Can you copy out, unchanged, only the part of the records that opens with the line containing "Aurelie (902, 455)" and closes with the line containing "wandering (522, 832)", including both of those lines?

===== EXCERPTED RECORDS =====

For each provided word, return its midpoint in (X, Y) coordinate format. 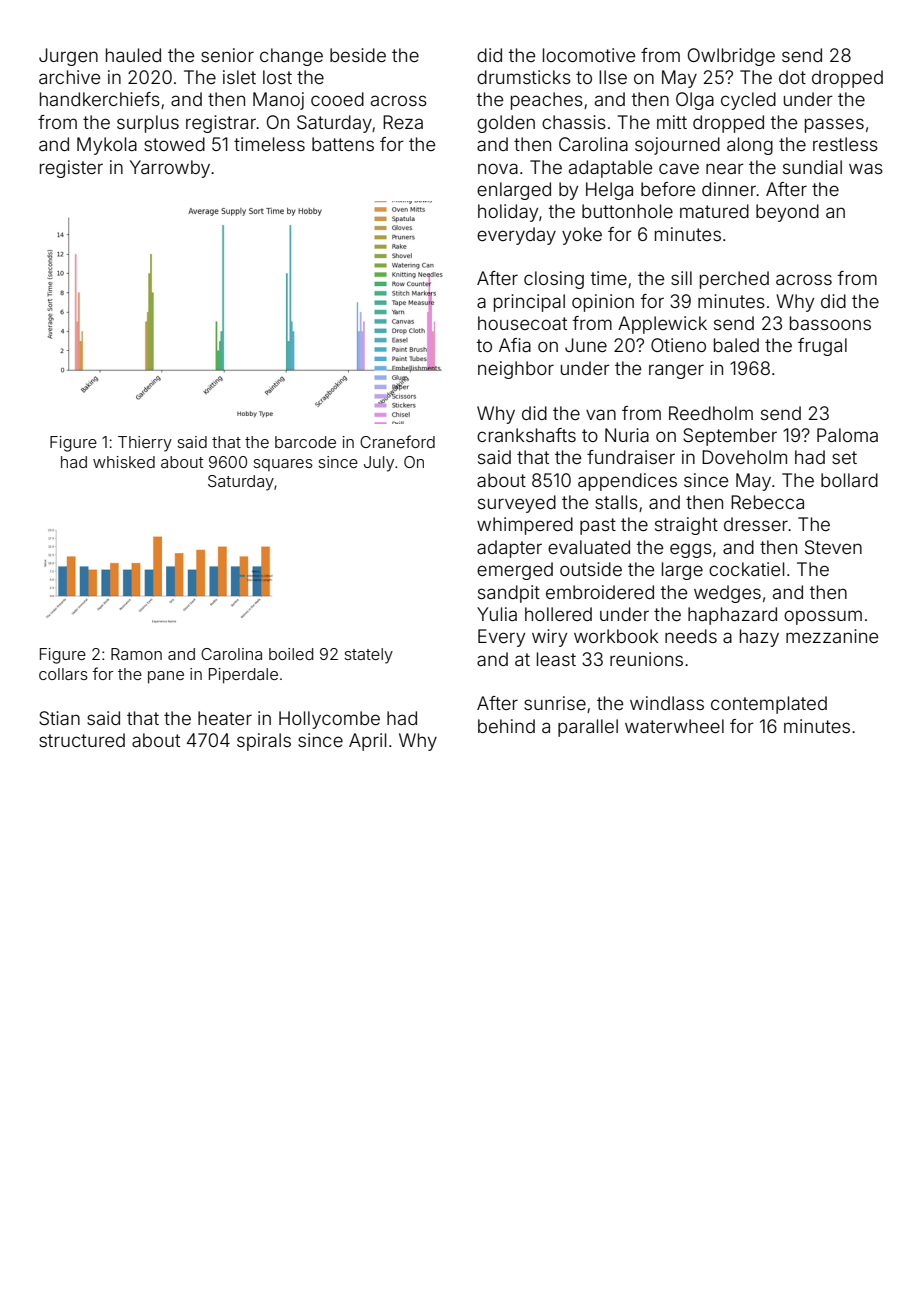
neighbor (516, 370)
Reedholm (711, 413)
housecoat (522, 323)
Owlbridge (731, 57)
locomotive (589, 55)
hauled (133, 55)
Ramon (136, 654)
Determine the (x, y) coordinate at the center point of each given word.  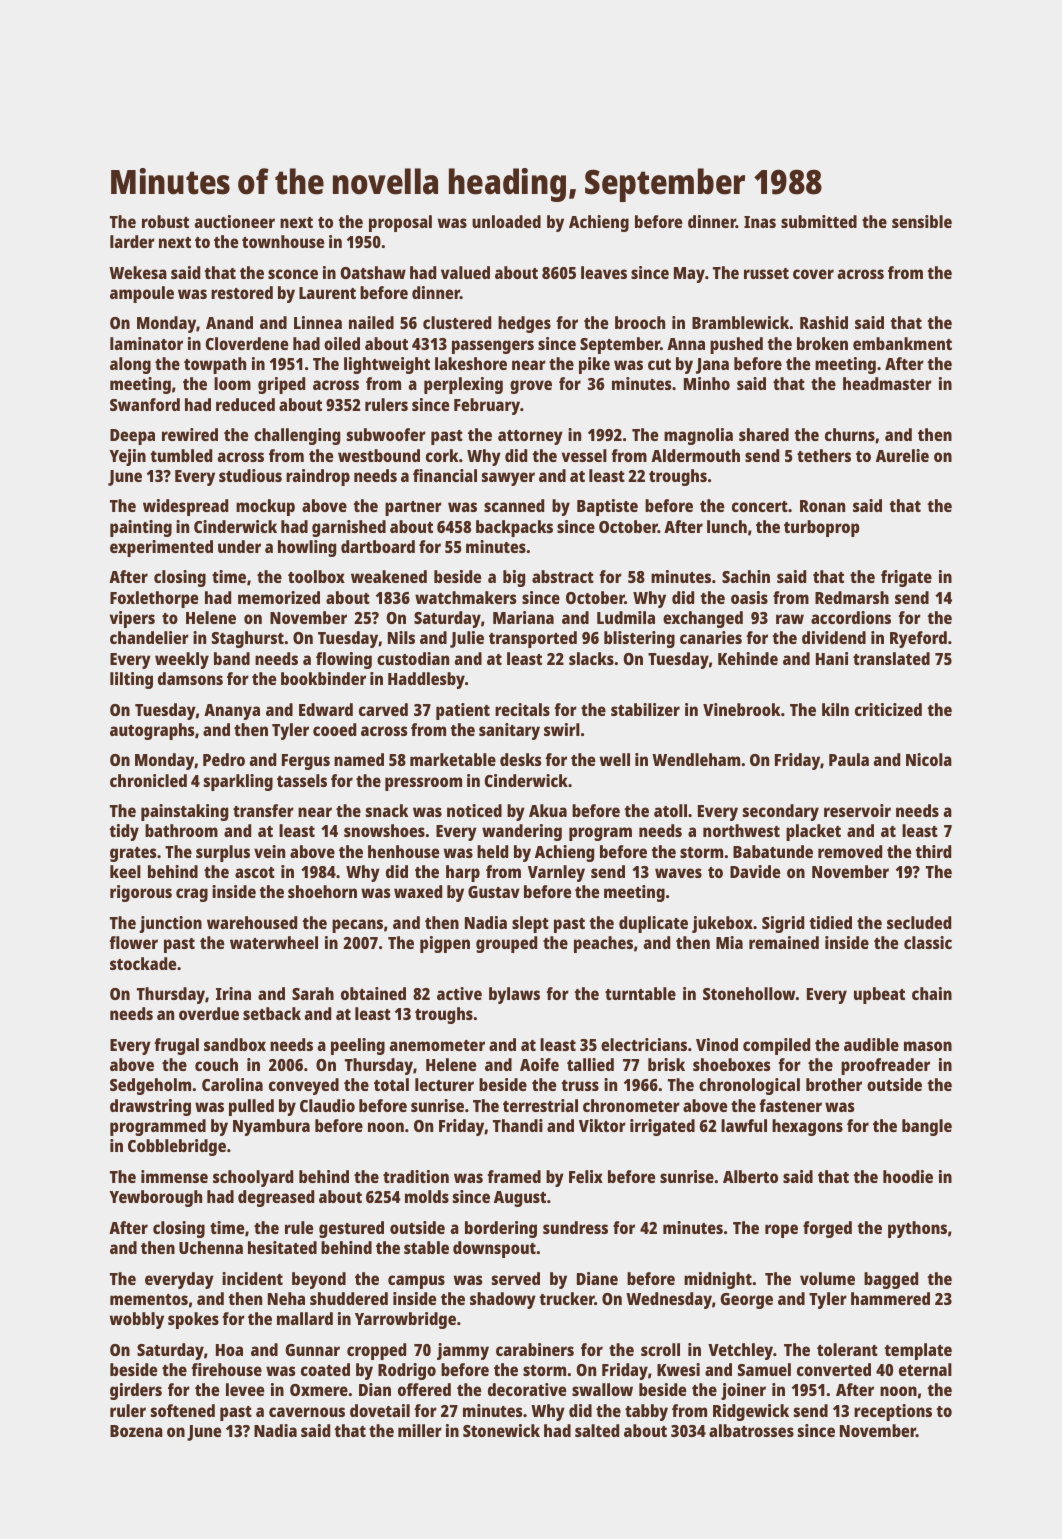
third (933, 851)
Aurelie (902, 455)
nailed (371, 322)
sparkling (238, 782)
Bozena (136, 1431)
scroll (660, 1349)
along (130, 365)
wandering (522, 832)
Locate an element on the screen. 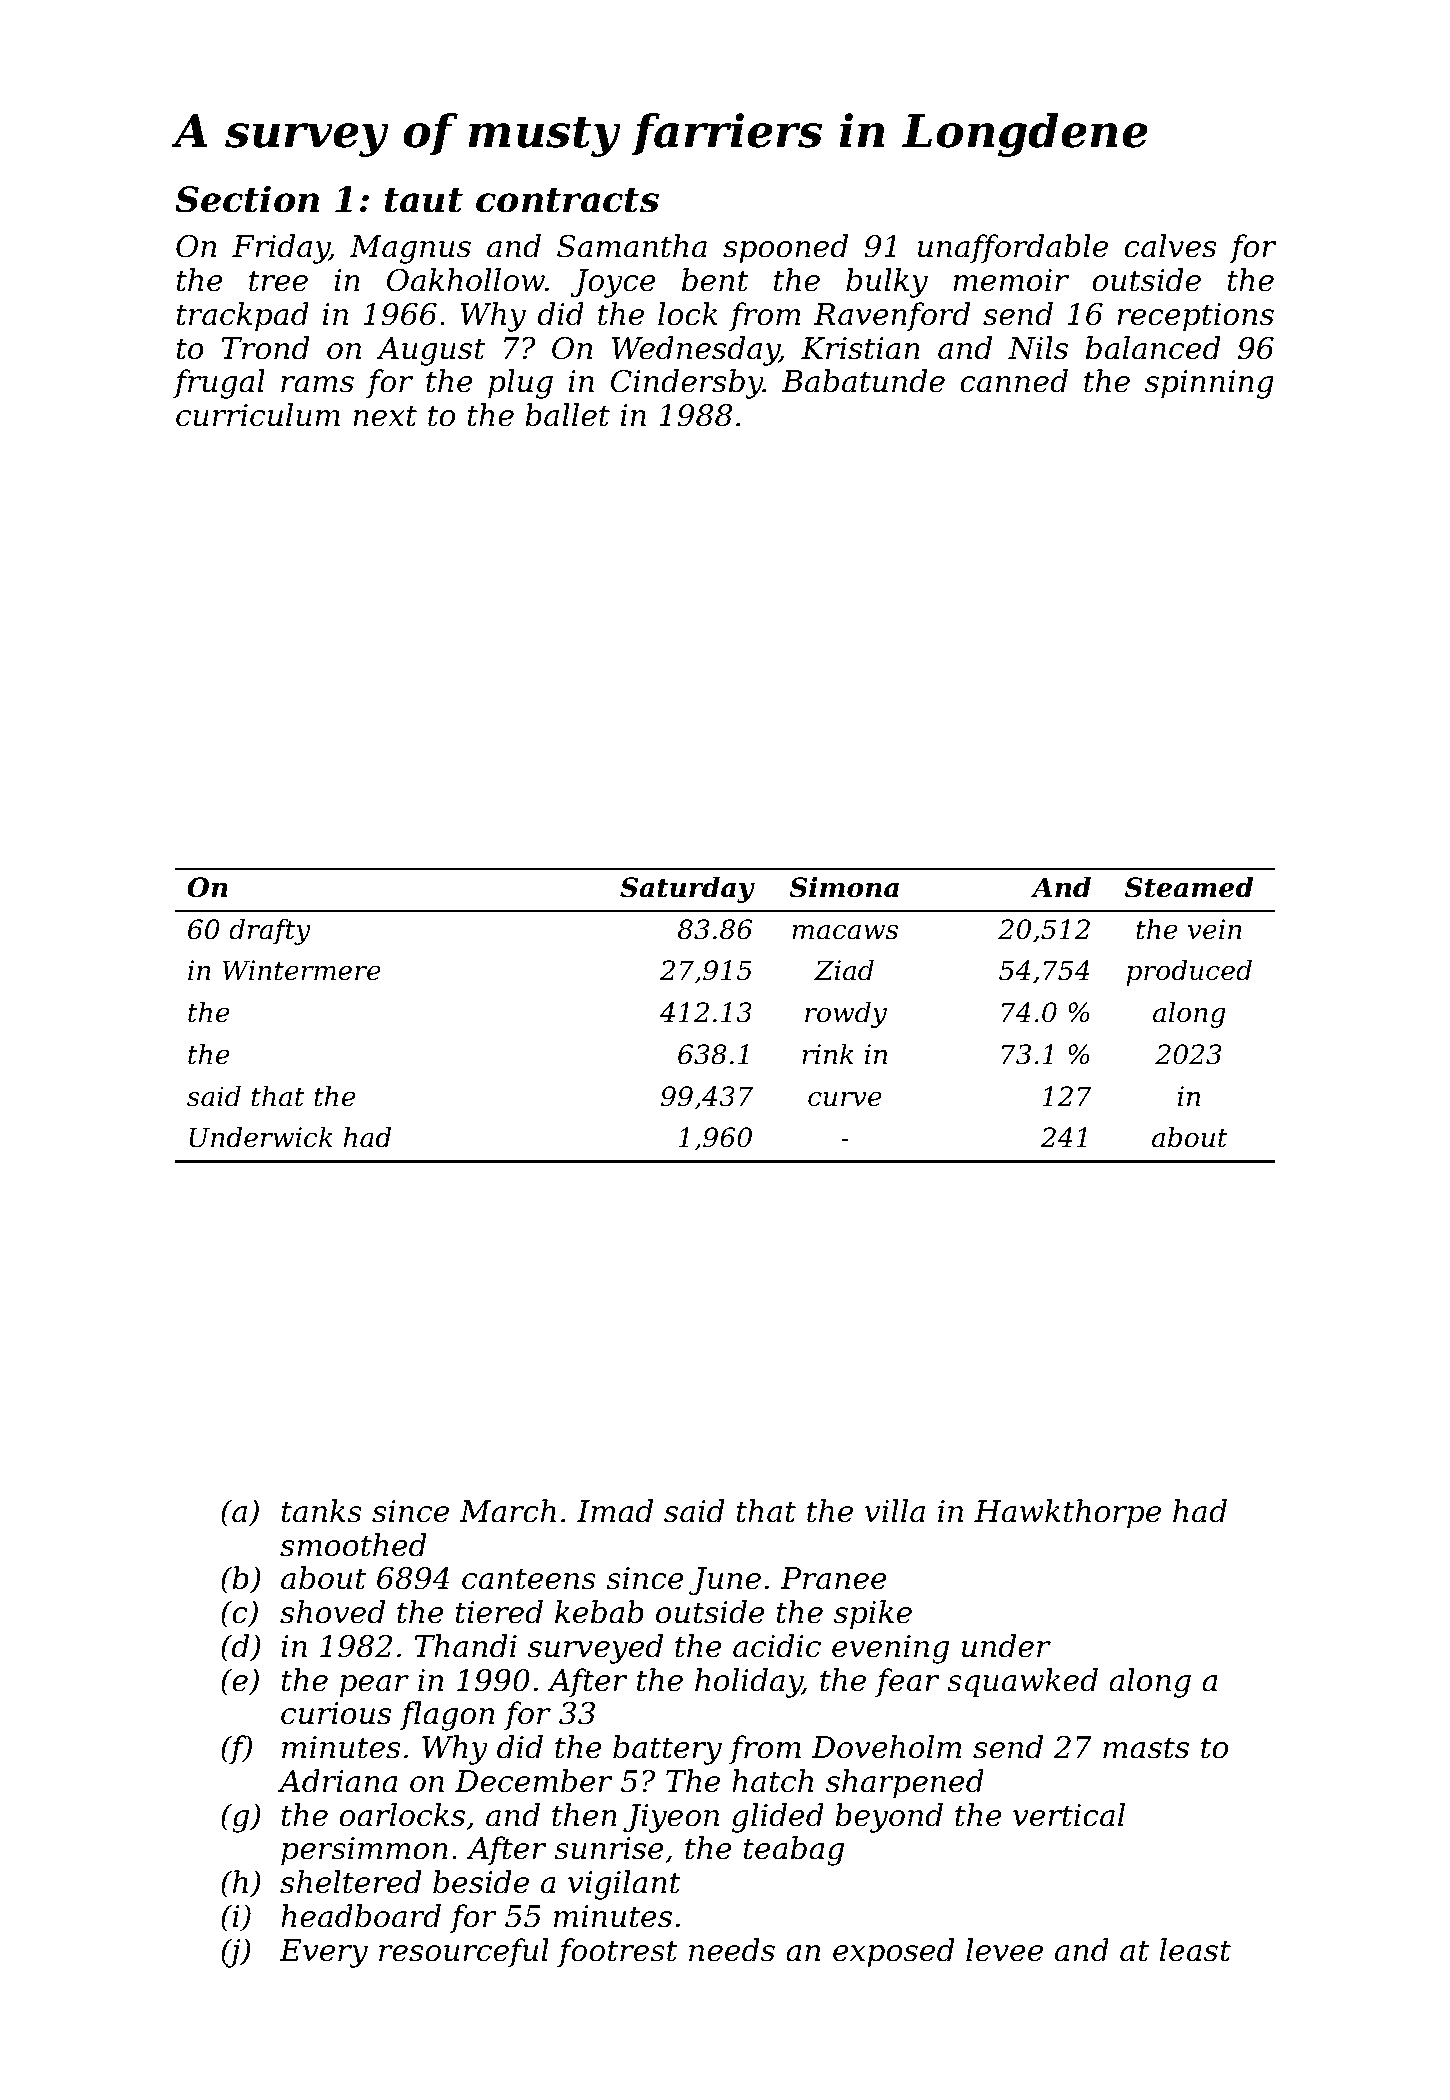 Image resolution: width=1450 pixels, height=2100 pixels. footrest is located at coordinates (617, 1952).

=====

SOLUTION TO THIS TASK =
Aurelie (902, 455)
nailed (371, 322)
sparkling (238, 782)
Bozena (136, 1431)
scroll (660, 1349)
along (130, 365)
wandering (522, 832)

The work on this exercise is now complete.